Task brief:
Find the line with "building: none -> [88,124,211,244]" in the entries below, then reproduce it and every line after it down to and including the line with "building: none -> [185,325,283,397]", exactly.

The input:

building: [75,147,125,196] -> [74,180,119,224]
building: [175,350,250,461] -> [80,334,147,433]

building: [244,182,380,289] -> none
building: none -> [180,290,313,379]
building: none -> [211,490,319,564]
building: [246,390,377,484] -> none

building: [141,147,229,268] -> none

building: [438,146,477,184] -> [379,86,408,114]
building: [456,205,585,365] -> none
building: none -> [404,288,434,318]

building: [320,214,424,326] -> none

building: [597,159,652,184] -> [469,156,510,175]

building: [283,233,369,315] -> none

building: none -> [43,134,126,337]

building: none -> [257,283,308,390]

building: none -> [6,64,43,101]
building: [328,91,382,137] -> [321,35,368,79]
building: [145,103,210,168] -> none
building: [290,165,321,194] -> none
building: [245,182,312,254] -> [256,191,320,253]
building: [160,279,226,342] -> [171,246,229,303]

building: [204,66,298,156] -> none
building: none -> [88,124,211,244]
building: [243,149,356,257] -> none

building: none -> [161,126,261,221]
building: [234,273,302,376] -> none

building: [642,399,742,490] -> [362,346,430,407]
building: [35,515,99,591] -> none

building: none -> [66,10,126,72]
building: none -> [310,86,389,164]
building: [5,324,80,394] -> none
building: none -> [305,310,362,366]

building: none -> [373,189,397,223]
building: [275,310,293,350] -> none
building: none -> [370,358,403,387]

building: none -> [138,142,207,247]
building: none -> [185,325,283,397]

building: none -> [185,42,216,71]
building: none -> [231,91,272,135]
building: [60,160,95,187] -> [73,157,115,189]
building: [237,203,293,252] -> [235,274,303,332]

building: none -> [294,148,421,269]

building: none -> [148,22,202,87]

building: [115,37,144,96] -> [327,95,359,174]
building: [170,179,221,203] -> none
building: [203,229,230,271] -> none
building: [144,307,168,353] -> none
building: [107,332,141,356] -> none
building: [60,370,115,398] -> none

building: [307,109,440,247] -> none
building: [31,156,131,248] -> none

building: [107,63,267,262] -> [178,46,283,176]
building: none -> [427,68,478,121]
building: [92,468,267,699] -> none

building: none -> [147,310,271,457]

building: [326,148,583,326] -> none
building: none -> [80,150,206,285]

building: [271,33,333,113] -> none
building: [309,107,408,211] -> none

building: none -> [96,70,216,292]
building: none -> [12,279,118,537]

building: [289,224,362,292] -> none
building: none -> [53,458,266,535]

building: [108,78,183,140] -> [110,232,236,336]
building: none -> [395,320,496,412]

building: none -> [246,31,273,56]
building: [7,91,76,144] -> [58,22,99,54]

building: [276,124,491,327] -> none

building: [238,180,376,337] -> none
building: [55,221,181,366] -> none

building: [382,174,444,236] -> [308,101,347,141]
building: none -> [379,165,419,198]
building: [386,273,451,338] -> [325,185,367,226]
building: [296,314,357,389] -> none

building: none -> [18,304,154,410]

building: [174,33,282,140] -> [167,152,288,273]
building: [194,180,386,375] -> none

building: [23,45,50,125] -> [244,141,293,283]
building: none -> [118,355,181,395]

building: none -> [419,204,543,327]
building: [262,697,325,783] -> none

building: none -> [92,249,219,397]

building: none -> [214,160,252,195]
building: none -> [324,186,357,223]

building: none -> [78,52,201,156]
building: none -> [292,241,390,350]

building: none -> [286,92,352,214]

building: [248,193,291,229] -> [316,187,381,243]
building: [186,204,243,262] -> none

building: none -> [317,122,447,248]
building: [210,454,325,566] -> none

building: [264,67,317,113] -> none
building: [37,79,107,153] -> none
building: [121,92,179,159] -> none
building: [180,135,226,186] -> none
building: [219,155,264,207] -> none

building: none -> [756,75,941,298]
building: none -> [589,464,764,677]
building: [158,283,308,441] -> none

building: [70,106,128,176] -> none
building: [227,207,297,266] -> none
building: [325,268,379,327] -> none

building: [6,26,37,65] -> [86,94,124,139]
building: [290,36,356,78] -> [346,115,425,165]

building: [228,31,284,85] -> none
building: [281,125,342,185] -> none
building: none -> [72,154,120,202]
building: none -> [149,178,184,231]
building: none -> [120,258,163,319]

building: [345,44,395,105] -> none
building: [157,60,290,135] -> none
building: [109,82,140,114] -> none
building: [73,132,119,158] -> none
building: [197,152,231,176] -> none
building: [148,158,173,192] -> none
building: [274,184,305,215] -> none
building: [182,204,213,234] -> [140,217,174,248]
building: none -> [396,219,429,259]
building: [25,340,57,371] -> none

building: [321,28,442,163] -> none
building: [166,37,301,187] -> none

Task solution:
building: none -> [88,124,211,244]
building: [243,149,356,257] -> none

building: none -> [161,126,261,221]
building: [234,273,302,376] -> none

building: [642,399,742,490] -> [362,346,430,407]
building: [35,515,99,591] -> none

building: none -> [66,10,126,72]
building: none -> [310,86,389,164]
building: [5,324,80,394] -> none
building: none -> [305,310,362,366]

building: none -> [373,189,397,223]
building: [275,310,293,350] -> none
building: none -> [370,358,403,387]

building: none -> [138,142,207,247]
building: none -> [185,325,283,397]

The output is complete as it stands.